What is being asked: From the records below, set down exactly the lines starting with the line that contains "camera: 30 degrees left, 0 degrees up" and going on through the line that contains "(642, 139) = (594, 110): grey". Nothing else is wanted.
• • • • • • •
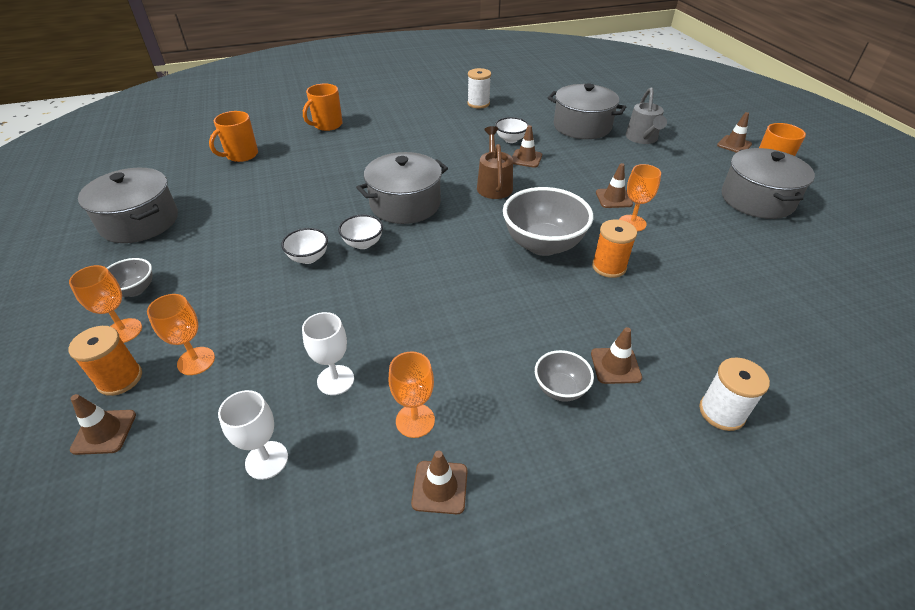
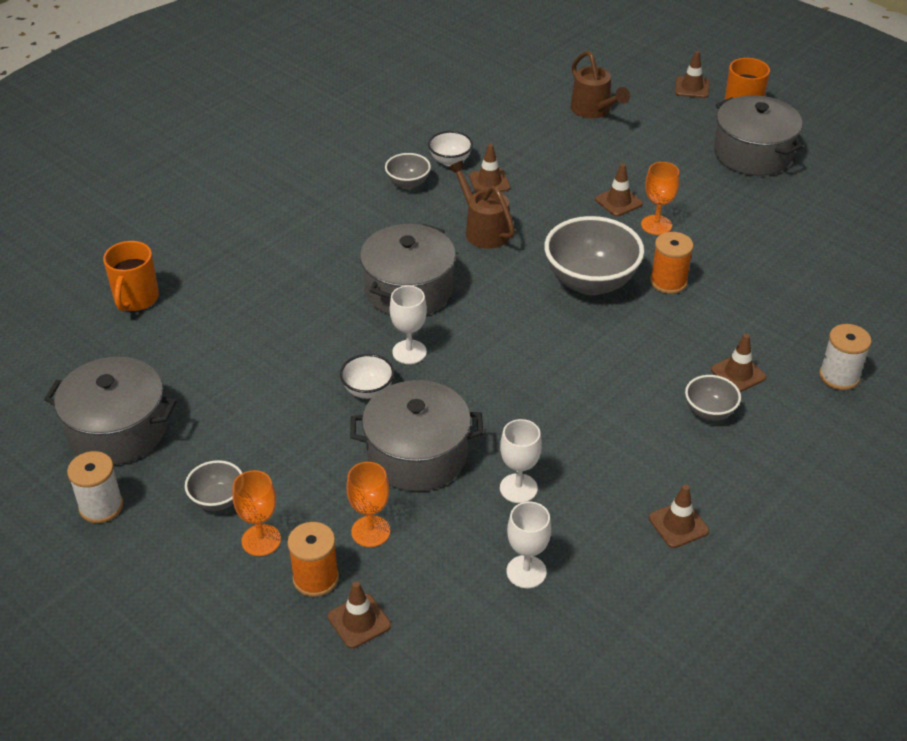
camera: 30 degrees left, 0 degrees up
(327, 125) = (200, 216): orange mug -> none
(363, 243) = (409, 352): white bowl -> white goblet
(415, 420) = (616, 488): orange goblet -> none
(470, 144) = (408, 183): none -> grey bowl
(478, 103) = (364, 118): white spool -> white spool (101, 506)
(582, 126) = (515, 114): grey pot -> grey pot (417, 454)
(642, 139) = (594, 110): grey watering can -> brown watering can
• • • • • • •
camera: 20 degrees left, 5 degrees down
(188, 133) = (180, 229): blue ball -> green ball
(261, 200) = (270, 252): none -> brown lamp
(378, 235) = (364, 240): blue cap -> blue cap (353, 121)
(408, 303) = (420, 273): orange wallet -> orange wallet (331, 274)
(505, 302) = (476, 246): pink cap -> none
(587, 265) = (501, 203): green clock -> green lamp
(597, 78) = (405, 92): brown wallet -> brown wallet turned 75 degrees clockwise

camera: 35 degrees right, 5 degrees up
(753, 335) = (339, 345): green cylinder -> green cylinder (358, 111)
• • • • • • •
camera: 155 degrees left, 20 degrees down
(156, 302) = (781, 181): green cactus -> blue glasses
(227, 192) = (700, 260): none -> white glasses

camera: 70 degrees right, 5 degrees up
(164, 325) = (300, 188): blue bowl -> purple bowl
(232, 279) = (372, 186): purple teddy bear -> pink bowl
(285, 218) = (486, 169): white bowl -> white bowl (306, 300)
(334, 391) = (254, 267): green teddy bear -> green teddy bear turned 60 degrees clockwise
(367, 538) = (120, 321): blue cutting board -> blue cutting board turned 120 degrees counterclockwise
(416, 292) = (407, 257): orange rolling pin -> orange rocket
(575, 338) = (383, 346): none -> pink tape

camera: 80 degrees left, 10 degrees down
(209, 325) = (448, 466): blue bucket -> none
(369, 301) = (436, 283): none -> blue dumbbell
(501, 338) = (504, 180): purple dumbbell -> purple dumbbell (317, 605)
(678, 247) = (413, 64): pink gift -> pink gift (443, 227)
• • • • • • •
Reply to the task:
camera: 30 degrees left, 0 degrees up
(327, 125) = (200, 216): orange mug -> none
(363, 243) = (409, 352): white bowl -> white goblet
(415, 420) = (616, 488): orange goblet -> none
(470, 144) = (408, 183): none -> grey bowl
(478, 103) = (364, 118): white spool -> white spool (101, 506)
(582, 126) = (515, 114): grey pot -> grey pot (417, 454)
(642, 139) = (594, 110): grey watering can -> brown watering can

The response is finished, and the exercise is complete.